Give a verbatim copy of the lines below, minus the pictures.
'''
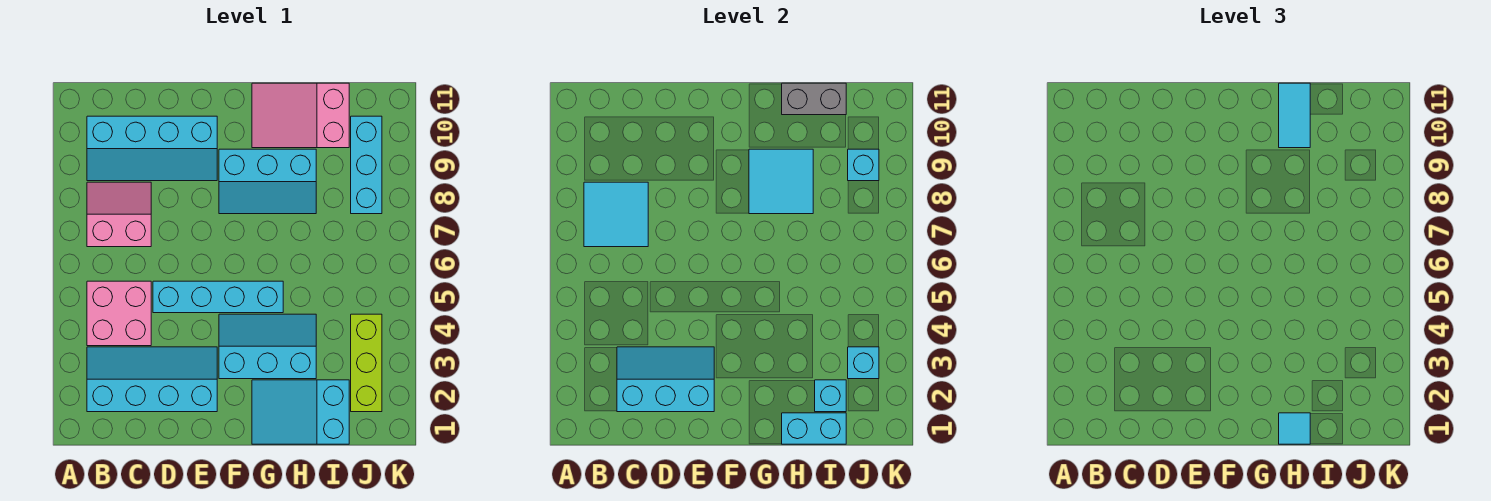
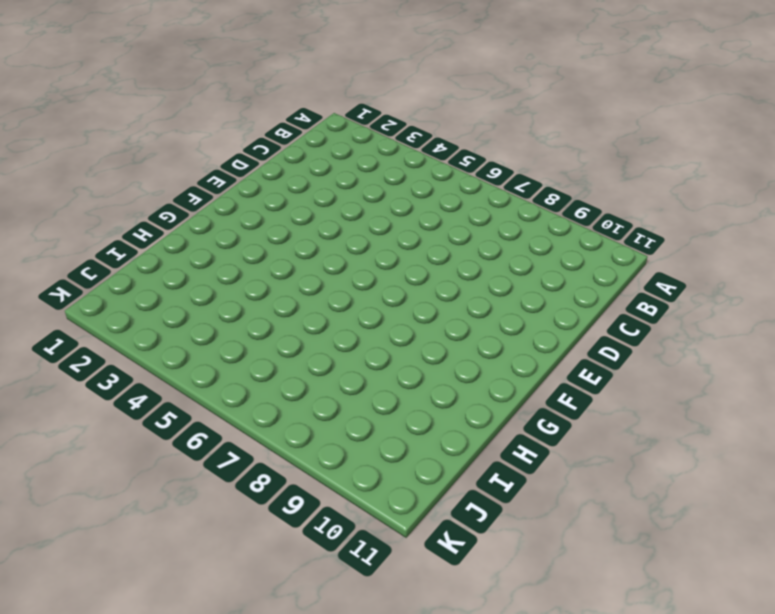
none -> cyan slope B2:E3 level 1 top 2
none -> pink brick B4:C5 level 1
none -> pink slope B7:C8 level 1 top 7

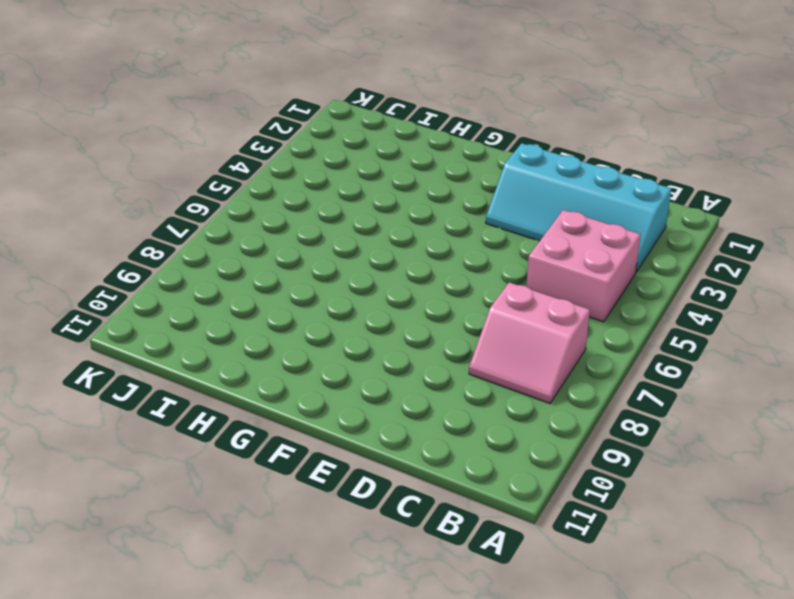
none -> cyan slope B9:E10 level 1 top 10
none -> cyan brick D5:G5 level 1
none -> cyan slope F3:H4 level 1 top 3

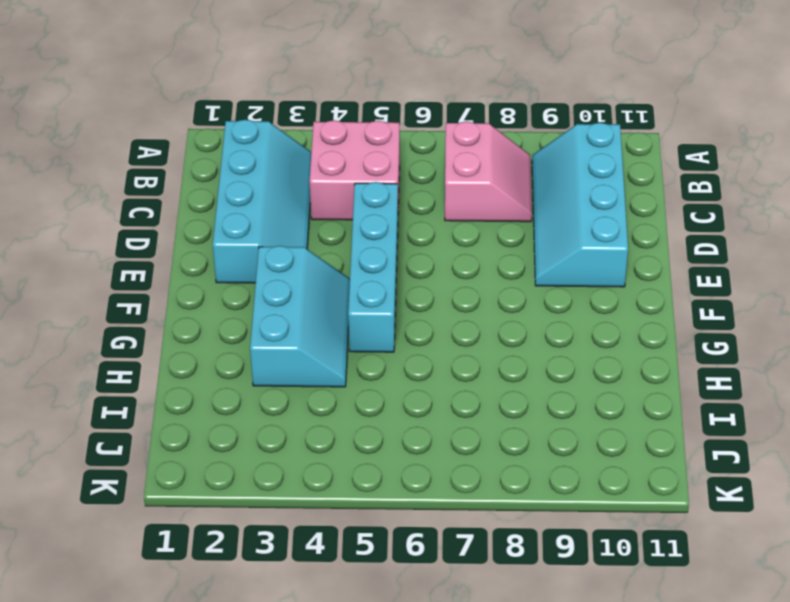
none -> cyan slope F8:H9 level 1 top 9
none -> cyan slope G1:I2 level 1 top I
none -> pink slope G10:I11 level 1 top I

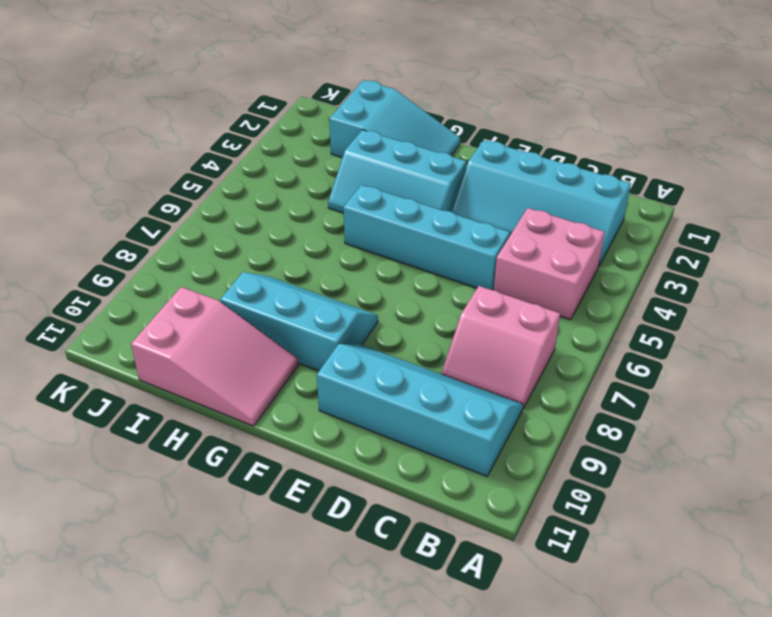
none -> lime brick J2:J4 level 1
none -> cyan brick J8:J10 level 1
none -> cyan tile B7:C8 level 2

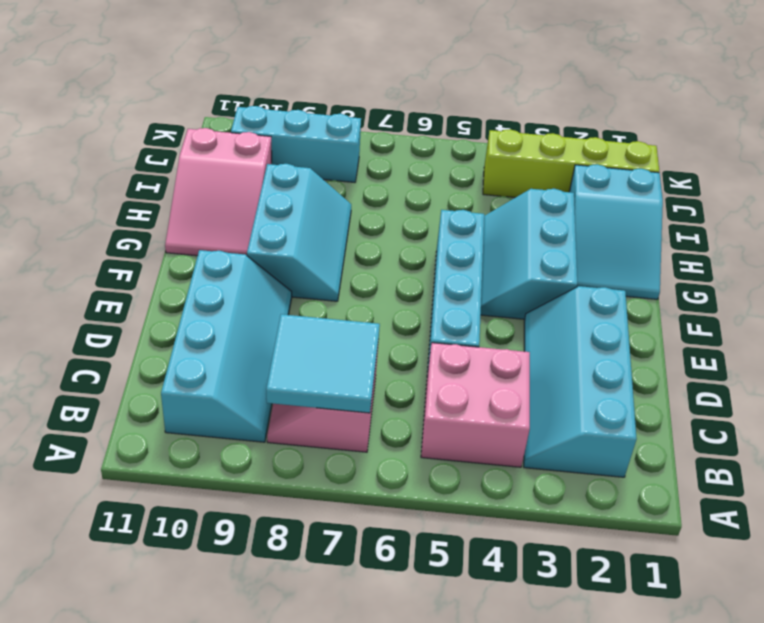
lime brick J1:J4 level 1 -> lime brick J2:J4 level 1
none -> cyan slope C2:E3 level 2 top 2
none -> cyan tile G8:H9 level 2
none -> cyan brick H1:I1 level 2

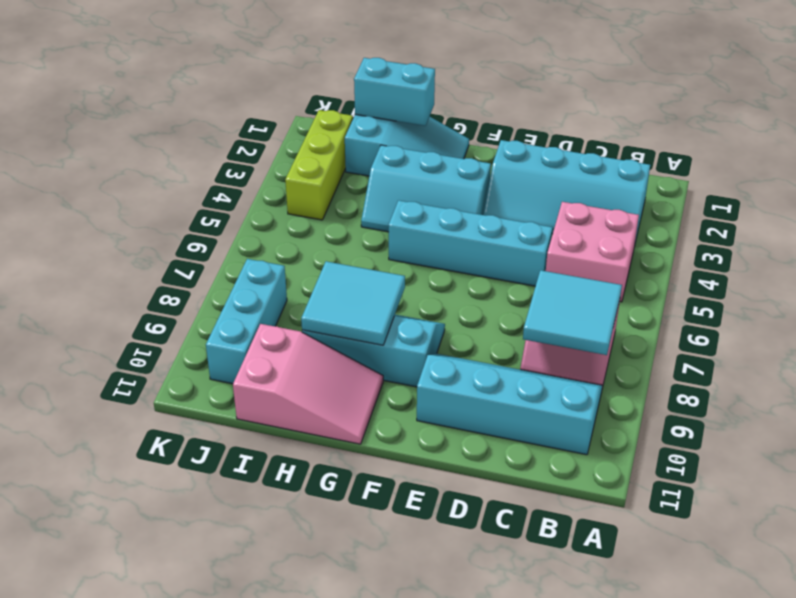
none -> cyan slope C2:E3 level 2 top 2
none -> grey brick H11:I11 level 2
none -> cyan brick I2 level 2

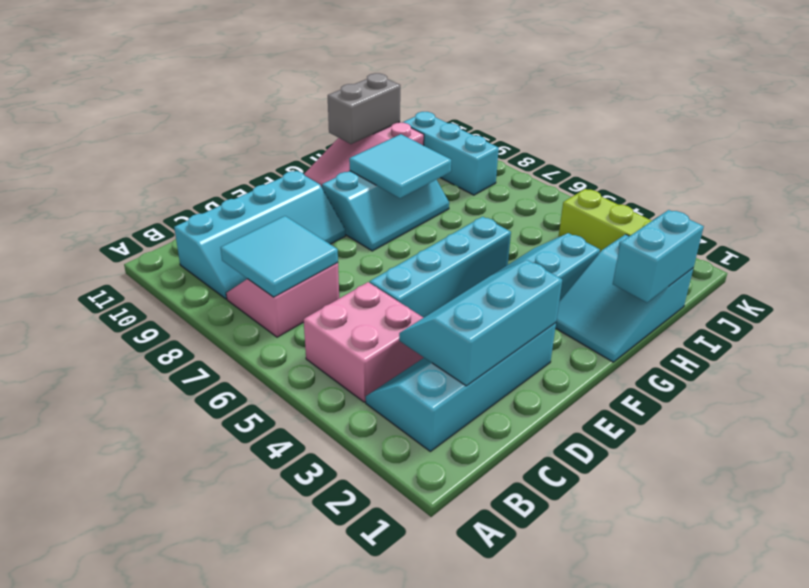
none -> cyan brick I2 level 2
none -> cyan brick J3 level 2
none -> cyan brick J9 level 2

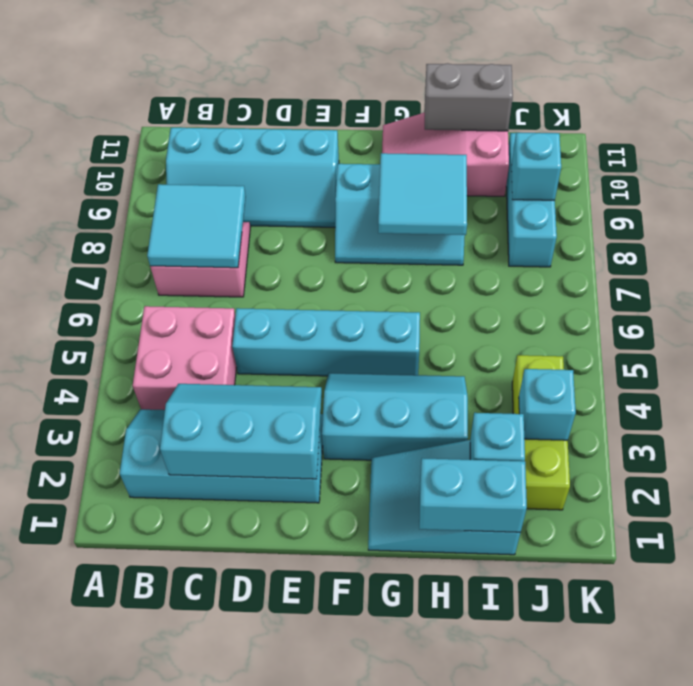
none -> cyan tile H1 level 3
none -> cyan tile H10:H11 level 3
'''
• [Result of this exercise]
none -> cyan slope B2:E3 level 1 top 2
none -> pink brick B4:C5 level 1
none -> pink slope B7:C8 level 1 top 7

none -> cyan slope B9:E10 level 1 top 10
none -> cyan brick D5:G5 level 1
none -> cyan slope F3:H4 level 1 top 3

none -> cyan slope F8:H9 level 1 top 9
none -> cyan slope G1:I2 level 1 top I
none -> pink slope G10:I11 level 1 top I

none -> lime brick J2:J4 level 1
none -> cyan brick J8:J10 level 1
none -> cyan tile B7:C8 level 2

lime brick J1:J4 level 1 -> lime brick J2:J4 level 1
none -> cyan slope C2:E3 level 2 top 2
none -> cyan tile G8:H9 level 2
none -> cyan brick H1:I1 level 2

none -> cyan slope C2:E3 level 2 top 2
none -> grey brick H11:I11 level 2
none -> cyan brick I2 level 2

none -> cyan brick I2 level 2
none -> cyan brick J3 level 2
none -> cyan brick J9 level 2

none -> cyan tile H1 level 3
none -> cyan tile H10:H11 level 3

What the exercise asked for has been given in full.